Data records
##############################

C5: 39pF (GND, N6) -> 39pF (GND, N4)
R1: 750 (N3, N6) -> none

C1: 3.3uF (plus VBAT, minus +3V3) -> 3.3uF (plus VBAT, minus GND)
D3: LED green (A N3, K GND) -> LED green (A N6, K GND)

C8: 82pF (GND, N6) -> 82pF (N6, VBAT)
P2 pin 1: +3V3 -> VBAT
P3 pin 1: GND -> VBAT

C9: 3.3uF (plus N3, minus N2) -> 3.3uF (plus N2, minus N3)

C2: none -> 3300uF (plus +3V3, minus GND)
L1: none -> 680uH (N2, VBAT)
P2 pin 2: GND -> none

##############################

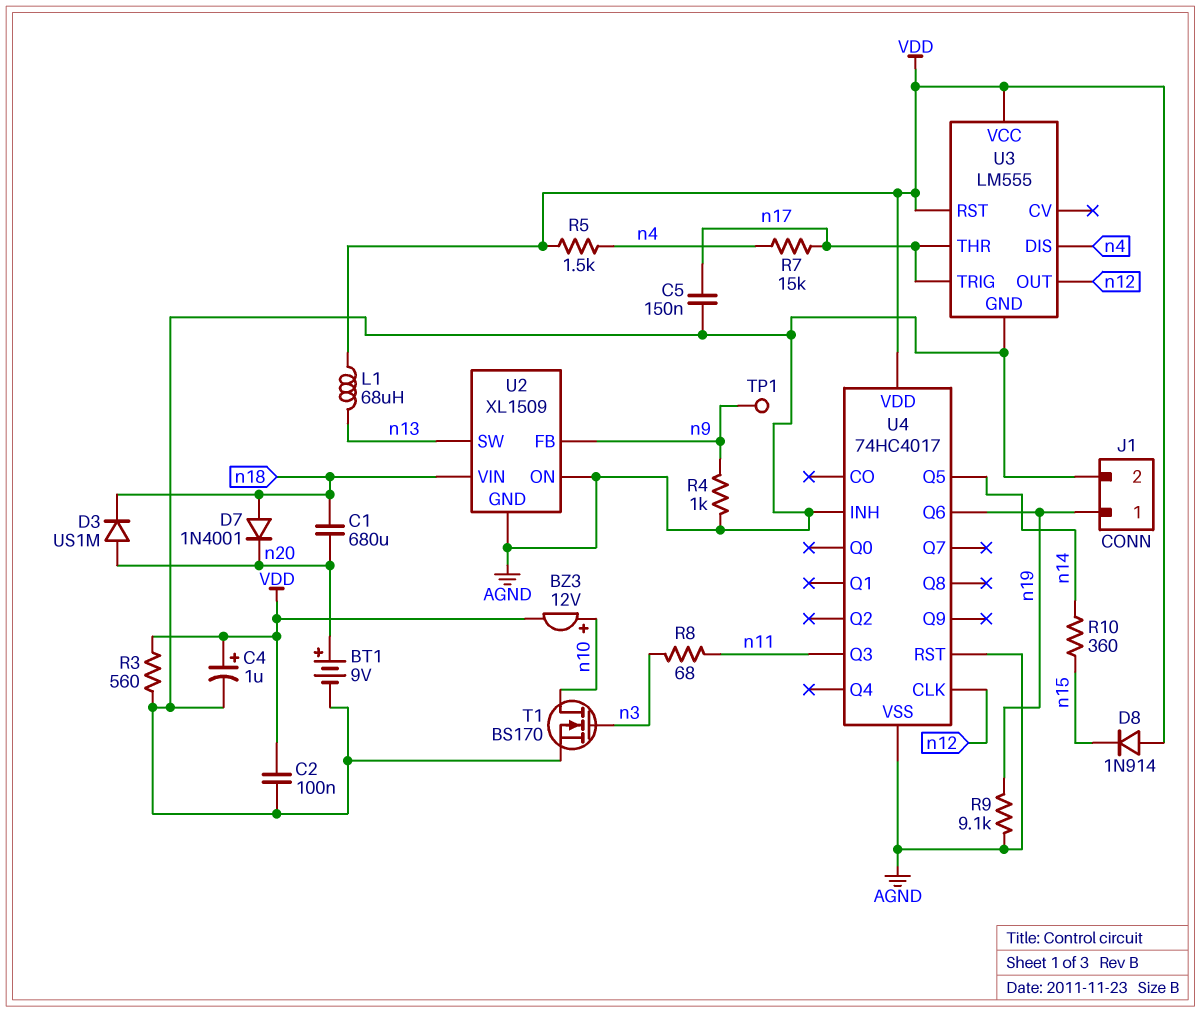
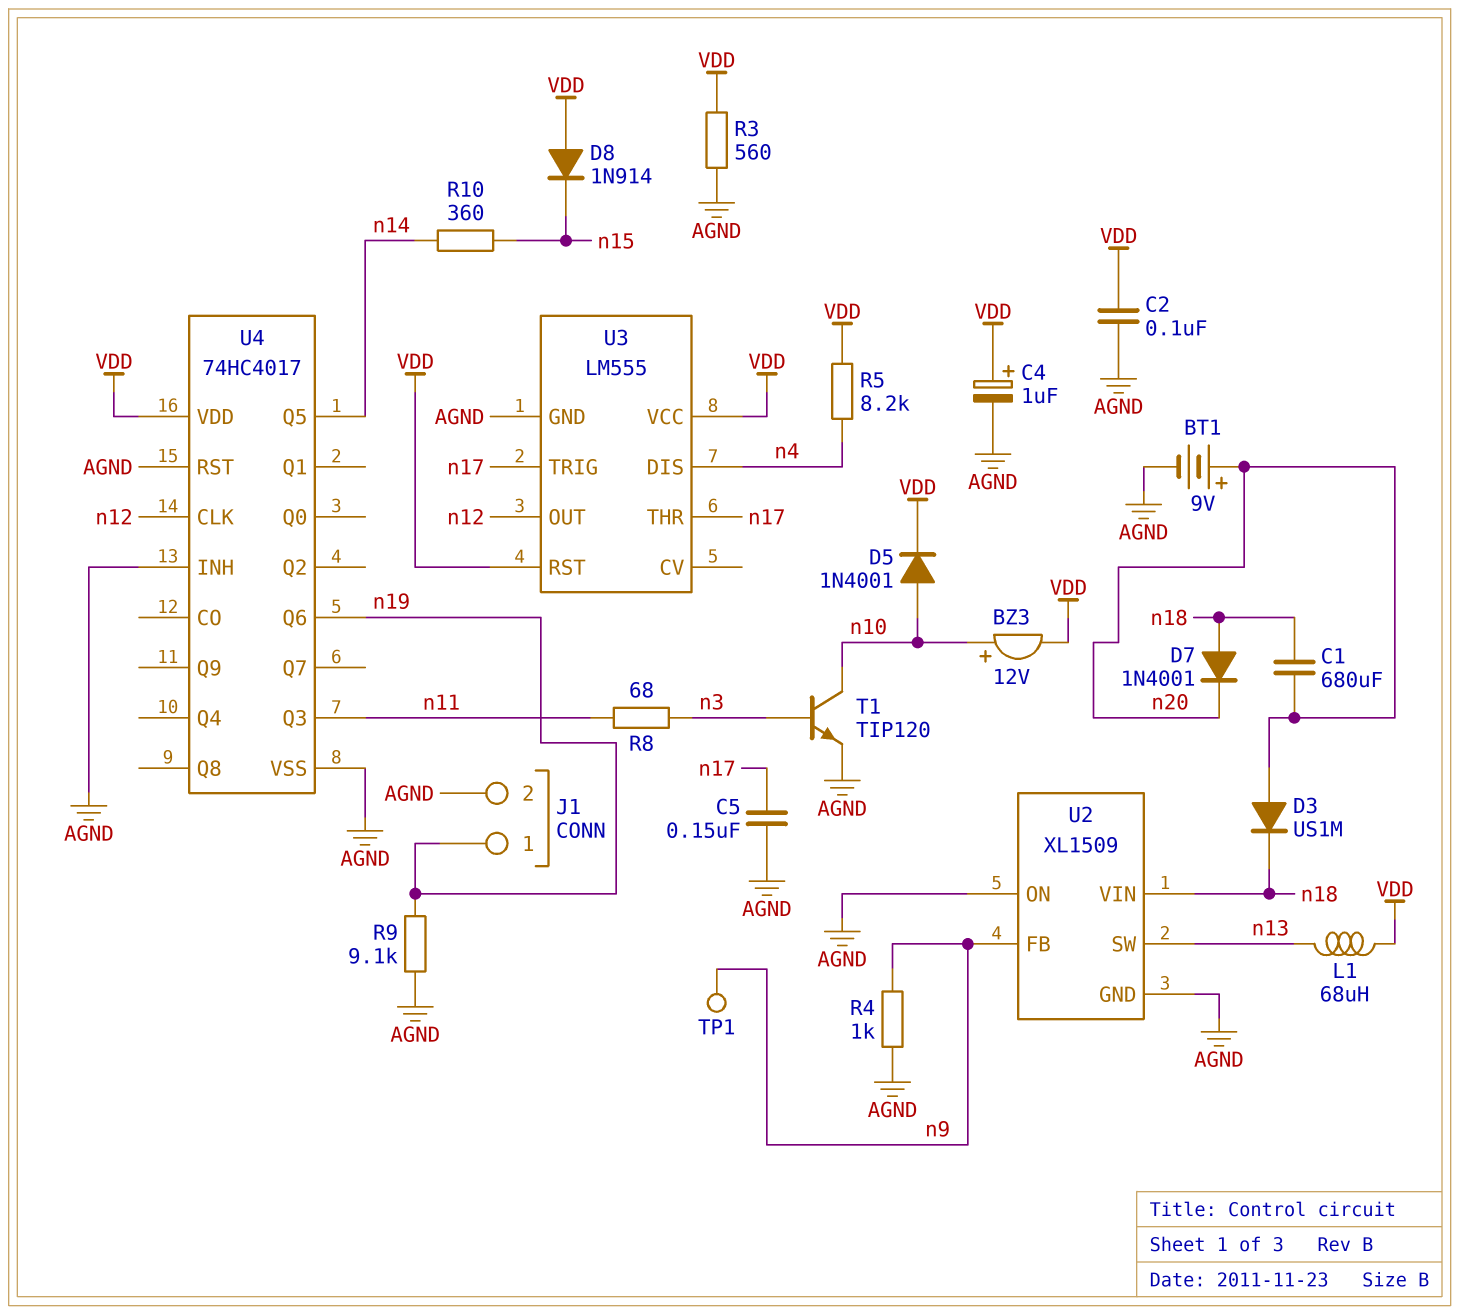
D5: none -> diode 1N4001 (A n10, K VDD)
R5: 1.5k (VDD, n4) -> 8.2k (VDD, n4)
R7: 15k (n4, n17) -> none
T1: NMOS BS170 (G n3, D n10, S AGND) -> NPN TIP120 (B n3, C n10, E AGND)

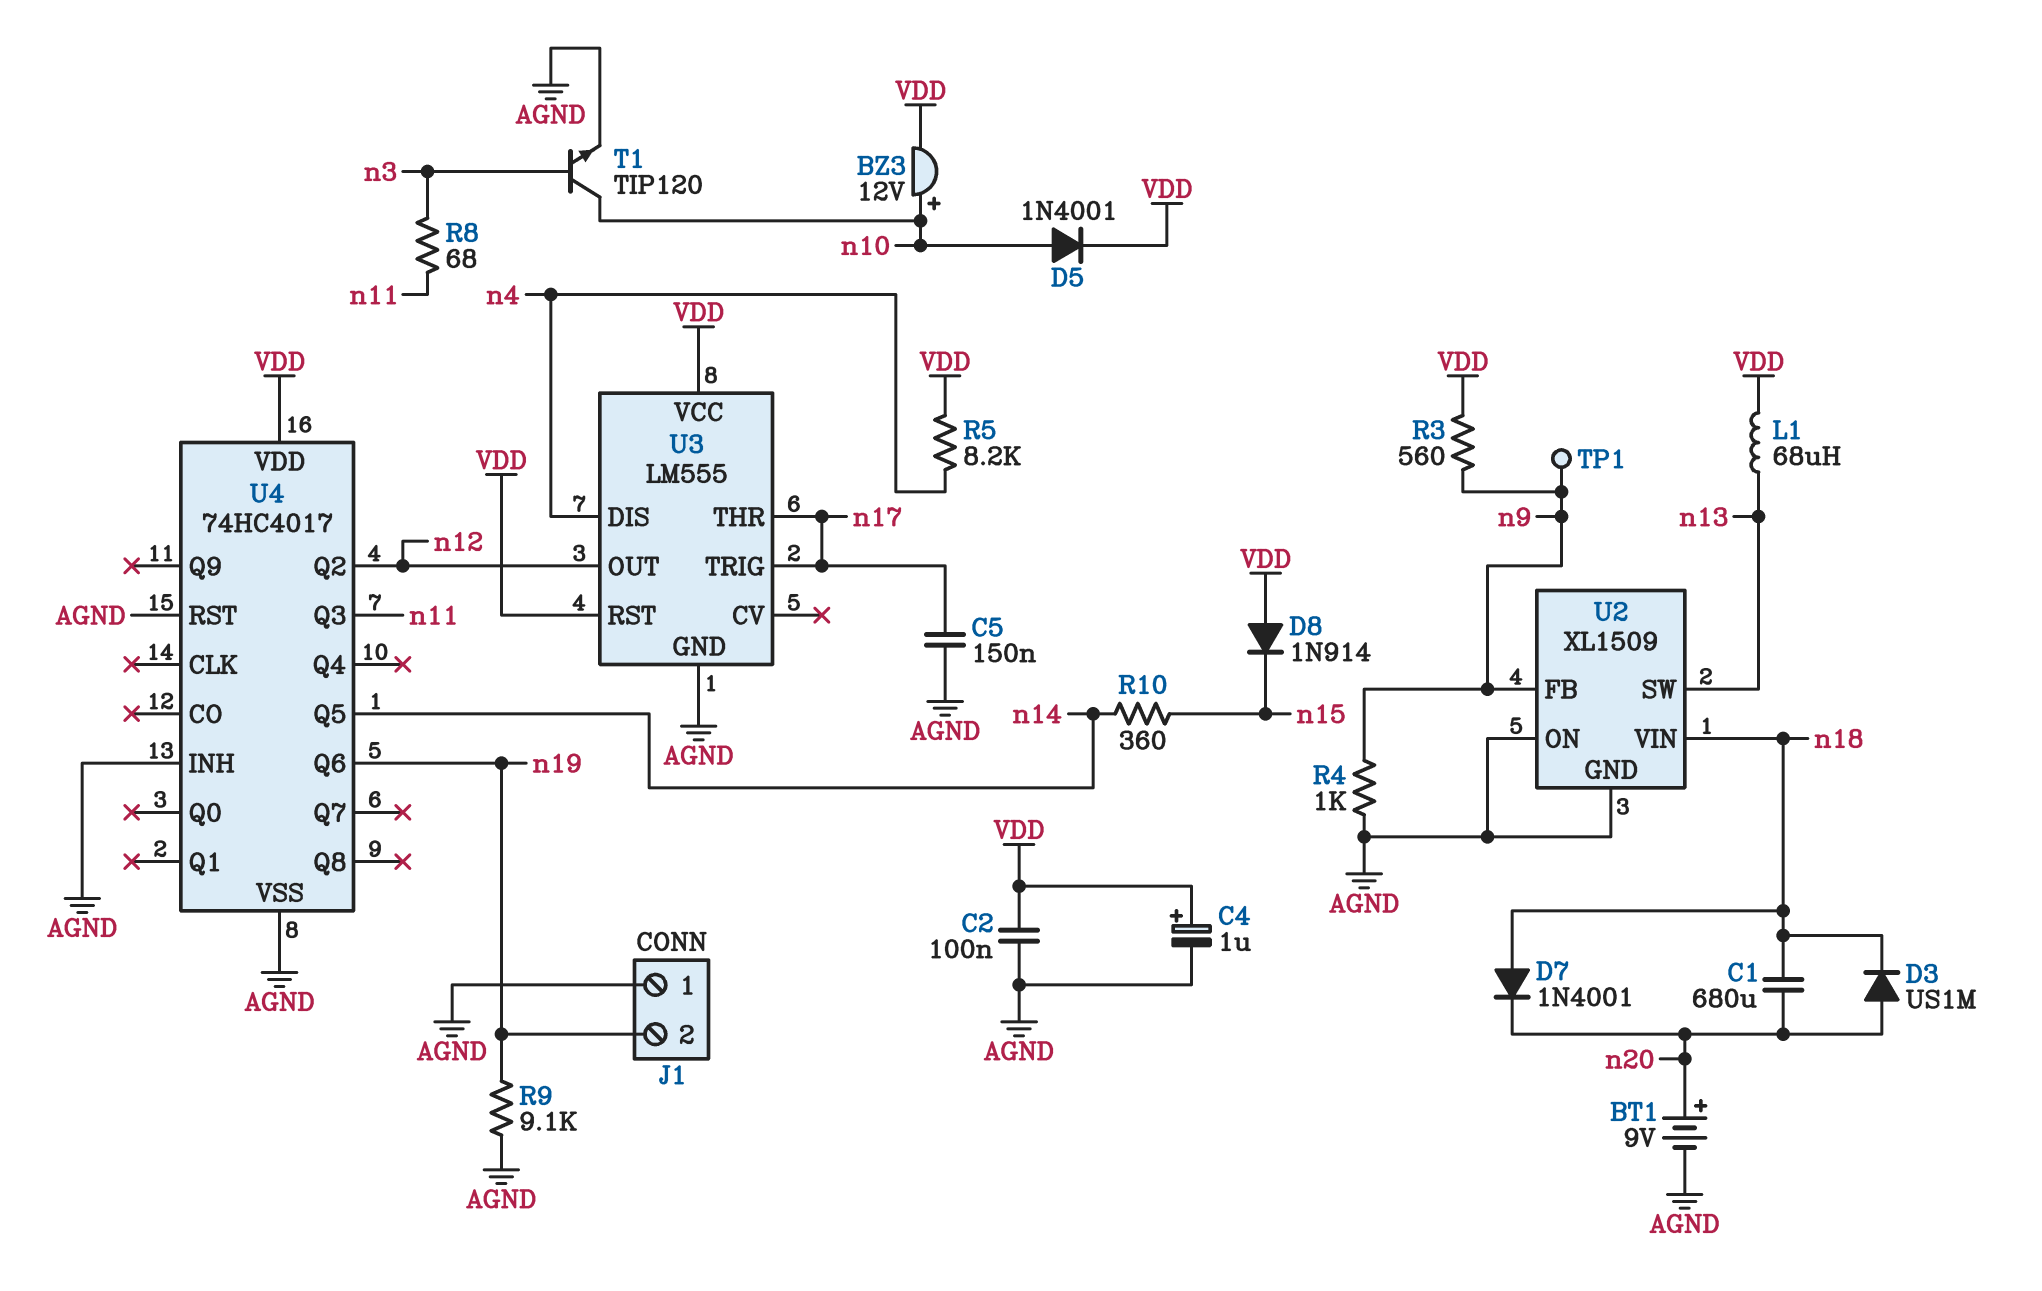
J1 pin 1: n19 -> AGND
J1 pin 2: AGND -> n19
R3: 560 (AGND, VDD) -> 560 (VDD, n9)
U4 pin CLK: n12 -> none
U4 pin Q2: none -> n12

##############################

Exercise
Beginning at the line with "J1 pin 2: AGND -> n19" and stopping after the line with "U4 pin Q2: none -> n12", please write out every line of the data above exactly and nothing else.

Final answer
J1 pin 2: AGND -> n19
R3: 560 (AGND, VDD) -> 560 (VDD, n9)
U4 pin CLK: n12 -> none
U4 pin Q2: none -> n12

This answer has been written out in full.